[Work instruction]
The result should be every line in the material below containing the string "buffer".

[Supplied data]
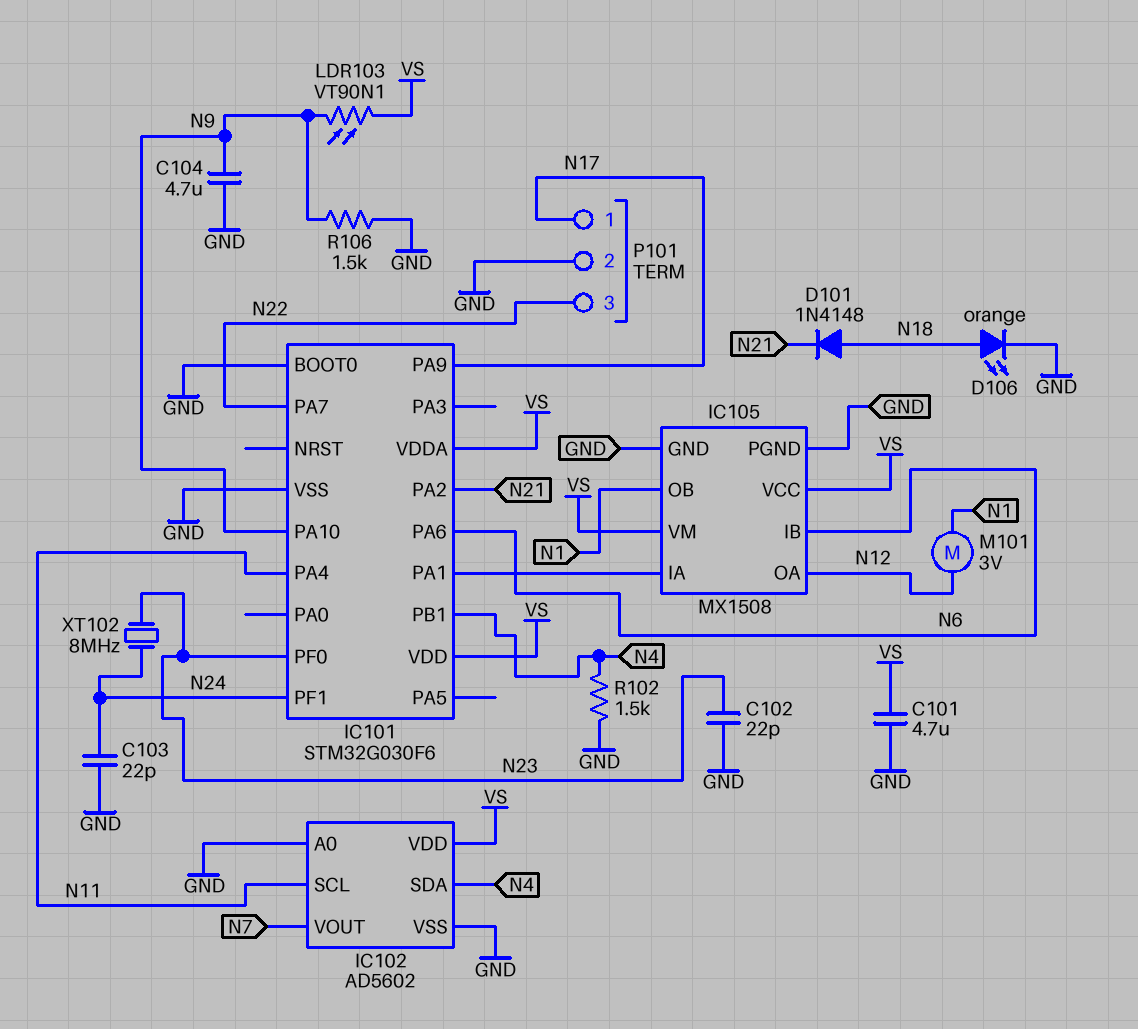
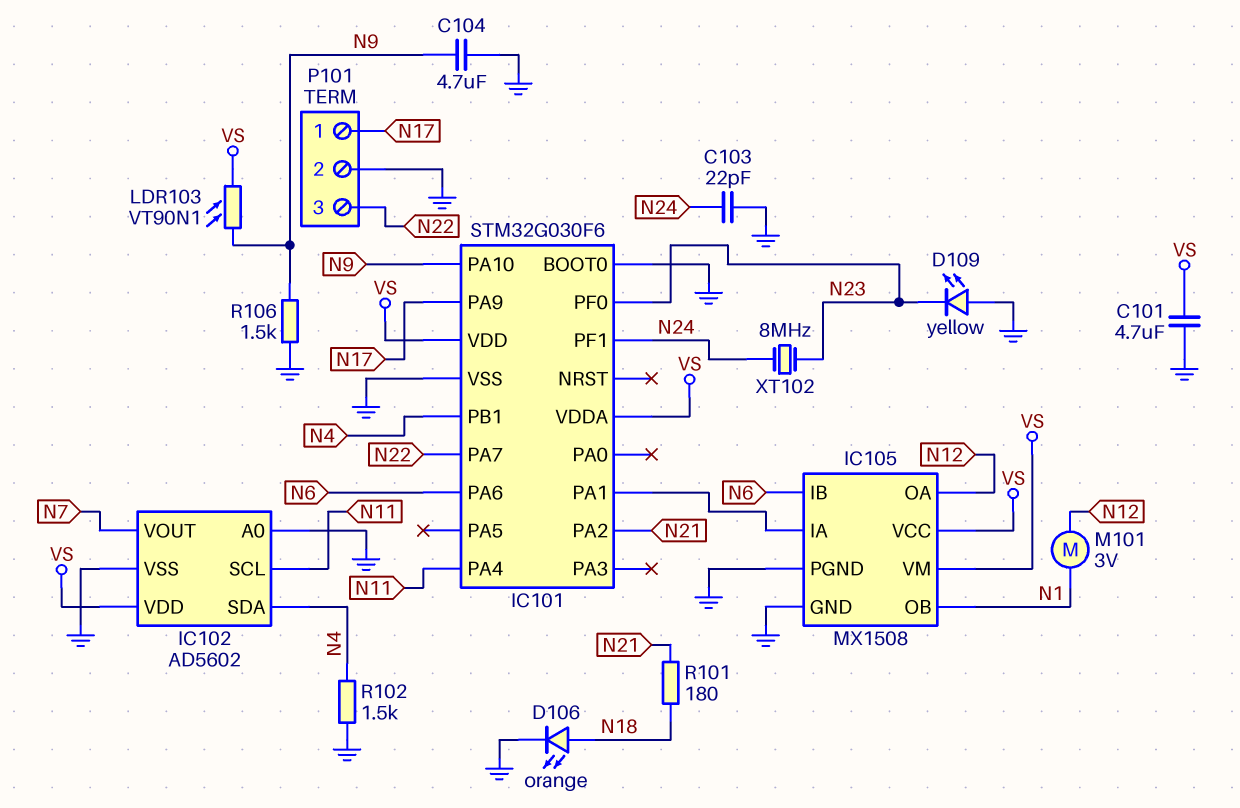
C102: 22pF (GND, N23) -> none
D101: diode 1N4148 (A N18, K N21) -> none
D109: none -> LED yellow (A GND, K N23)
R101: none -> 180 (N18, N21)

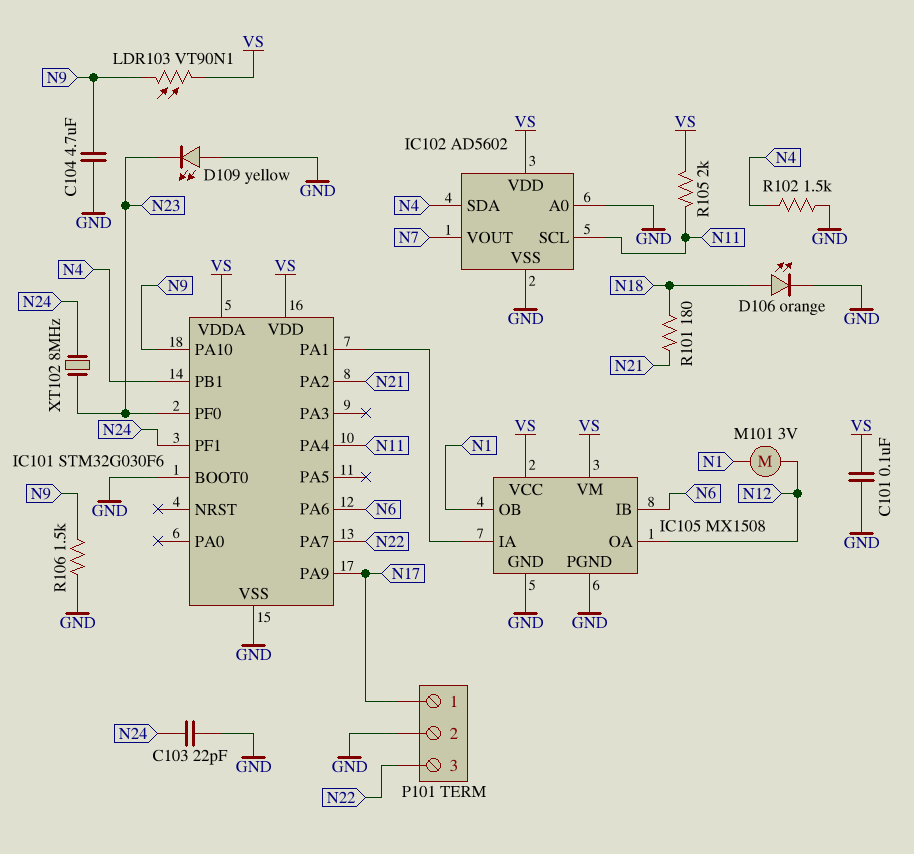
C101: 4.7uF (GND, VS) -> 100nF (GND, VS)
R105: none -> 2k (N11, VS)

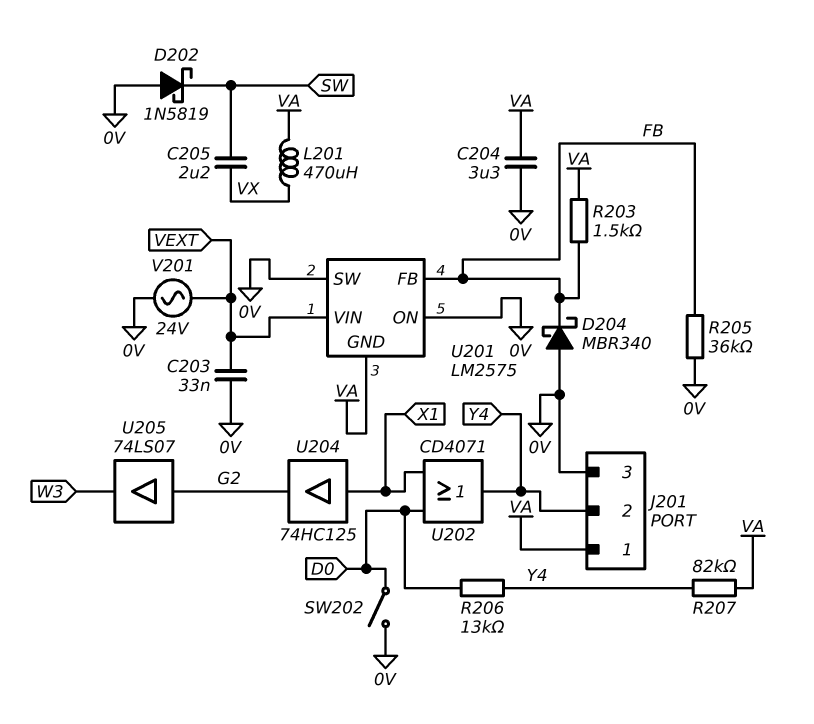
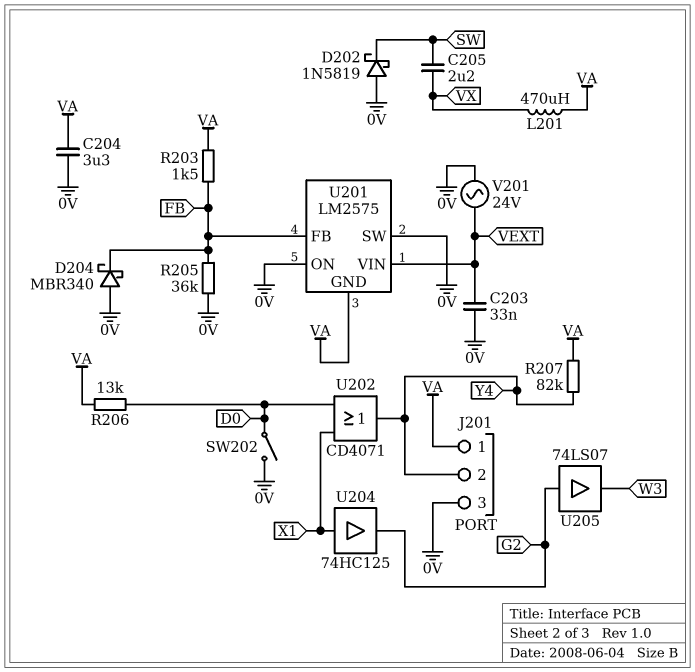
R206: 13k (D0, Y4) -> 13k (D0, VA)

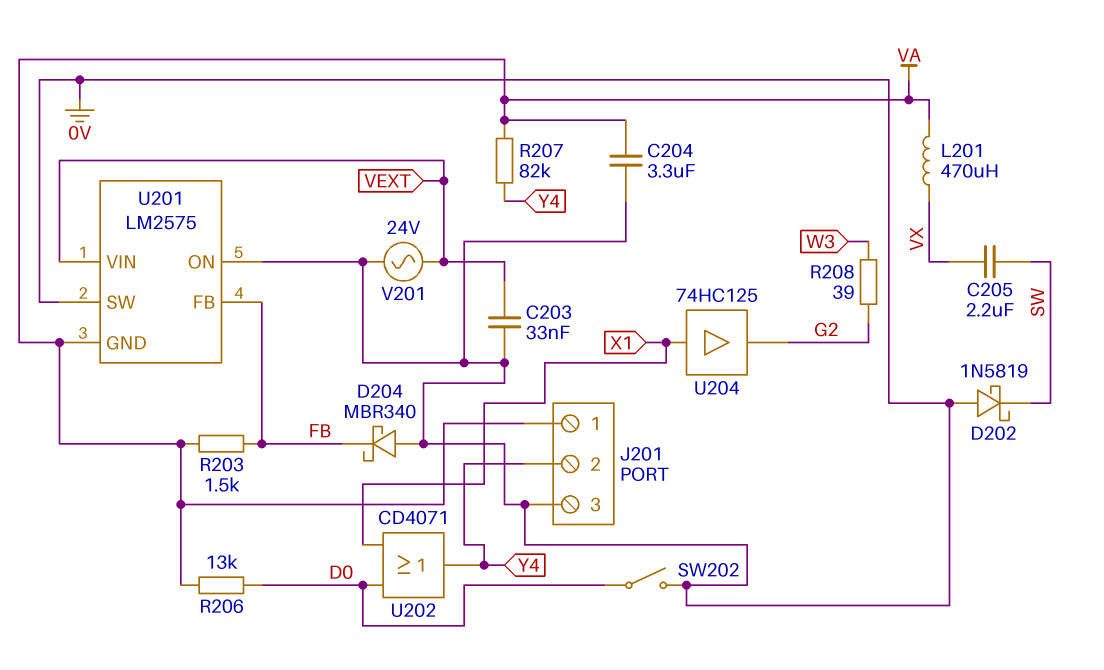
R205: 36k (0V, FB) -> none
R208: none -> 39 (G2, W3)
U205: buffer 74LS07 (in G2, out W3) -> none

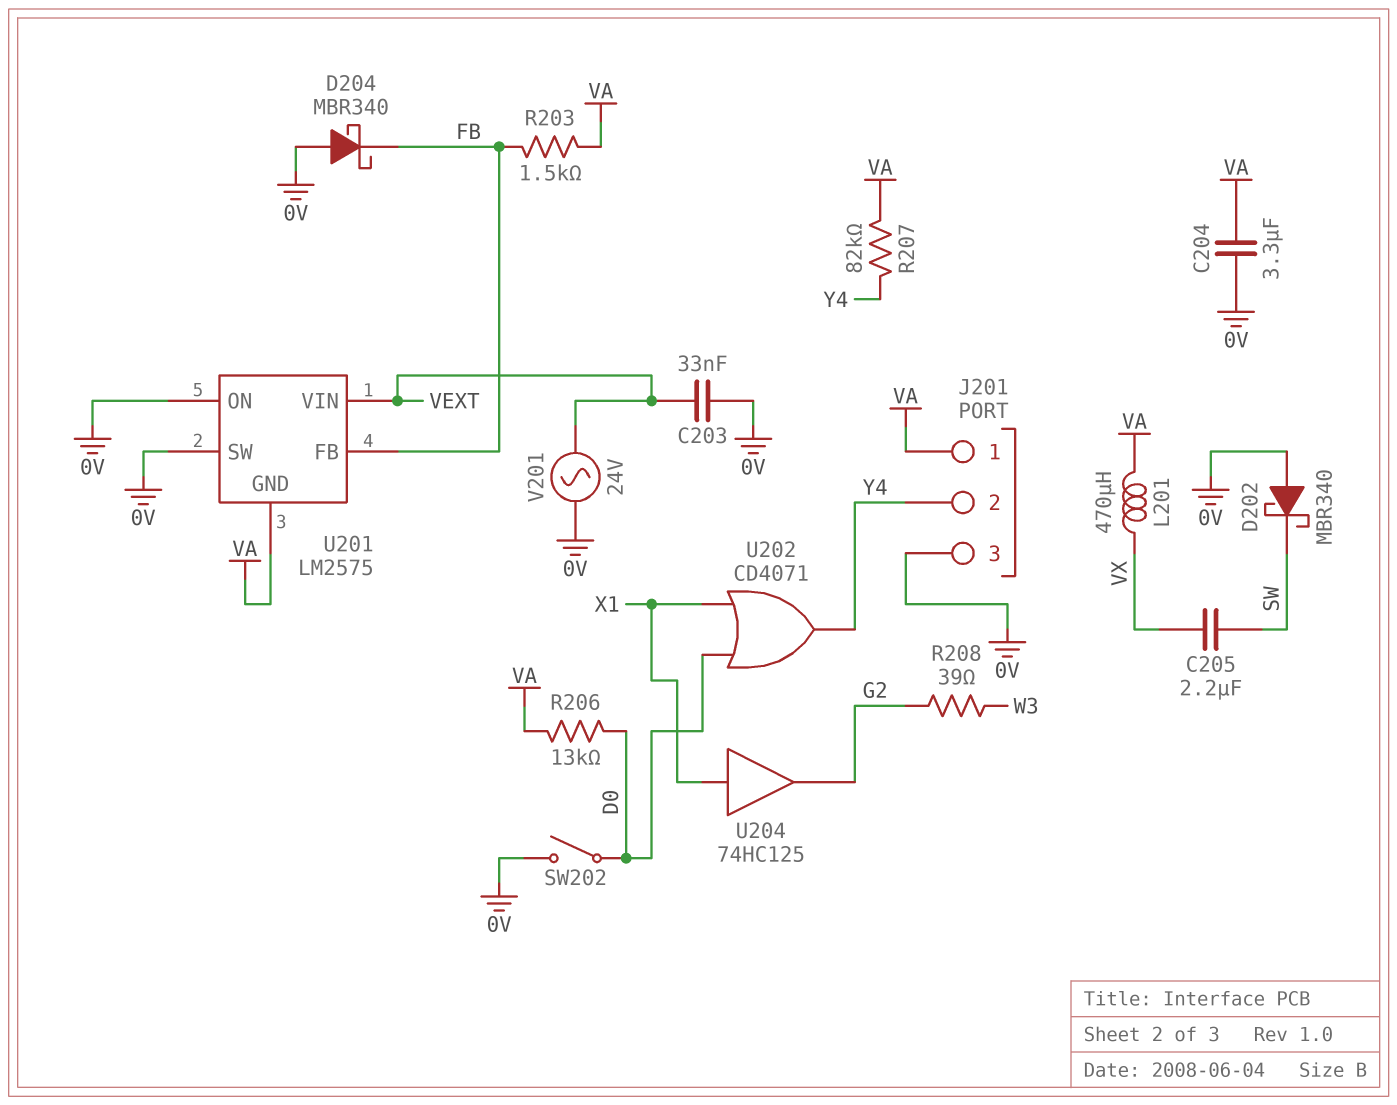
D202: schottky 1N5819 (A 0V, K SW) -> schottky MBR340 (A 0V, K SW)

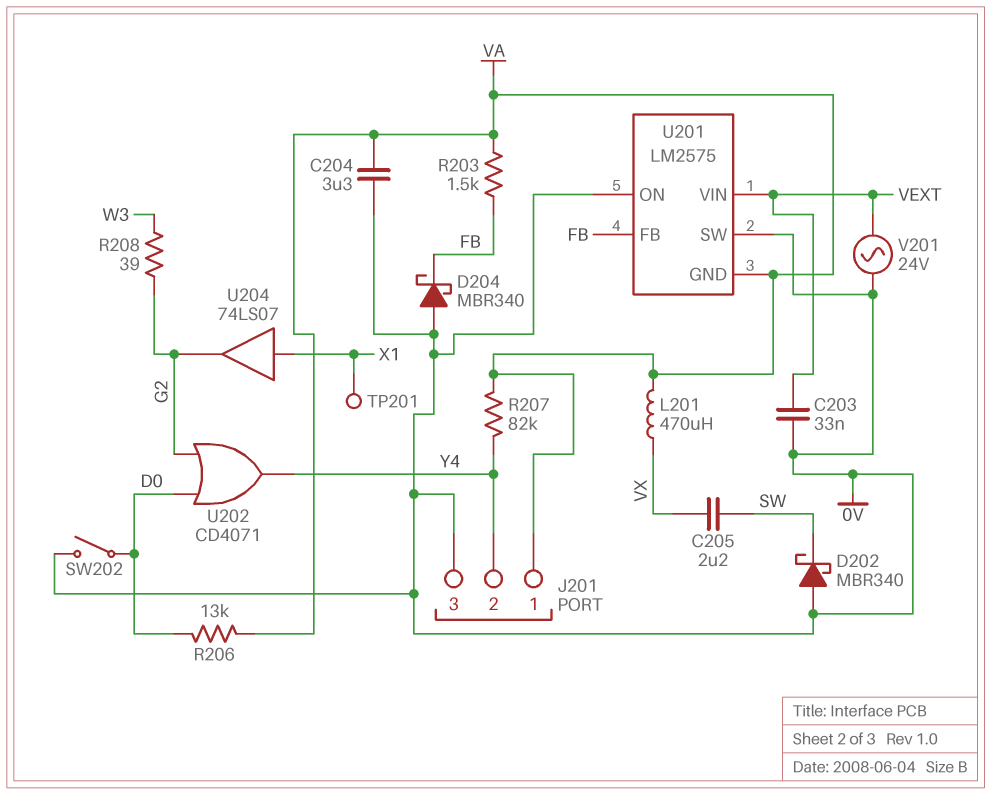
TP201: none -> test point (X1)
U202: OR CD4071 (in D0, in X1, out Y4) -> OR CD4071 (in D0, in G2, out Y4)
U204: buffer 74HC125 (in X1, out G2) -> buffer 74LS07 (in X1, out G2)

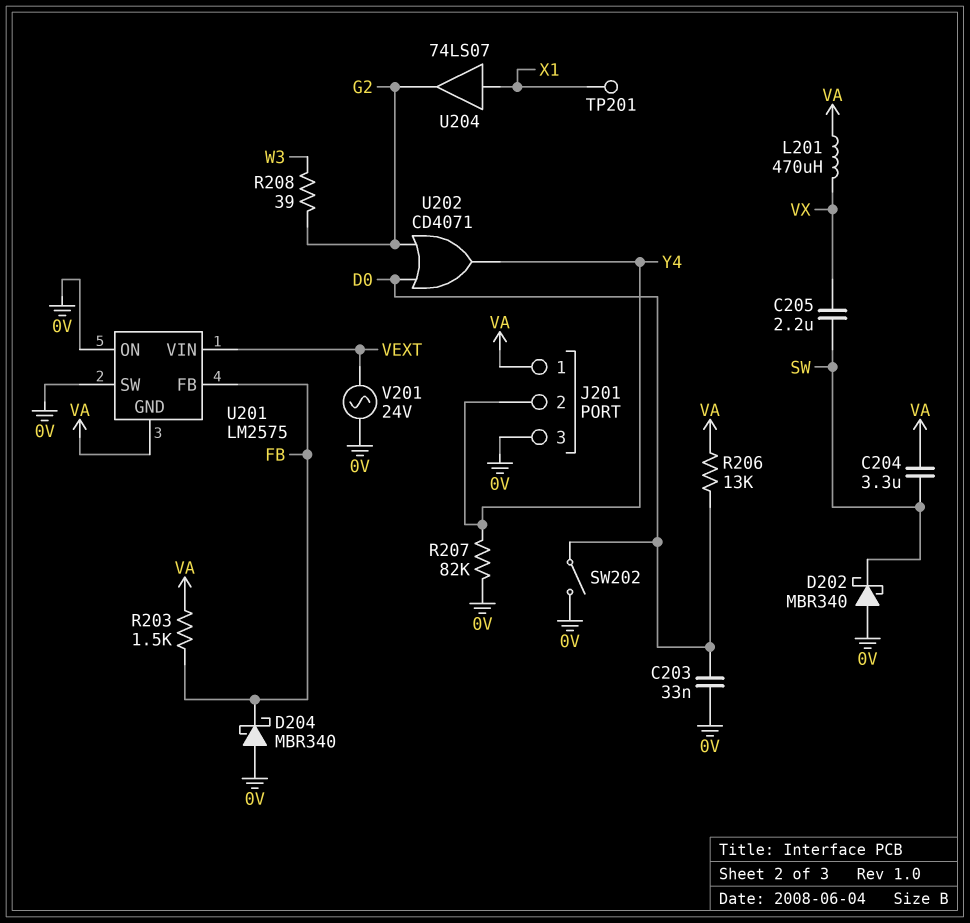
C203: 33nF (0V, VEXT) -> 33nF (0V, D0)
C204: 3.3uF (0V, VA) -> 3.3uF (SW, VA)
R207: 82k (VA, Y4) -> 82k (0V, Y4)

[Expected output]
U205: buffer 74LS07 (in G2, out W3) -> none
U204: buffer 74HC125 (in X1, out G2) -> buffer 74LS07 (in X1, out G2)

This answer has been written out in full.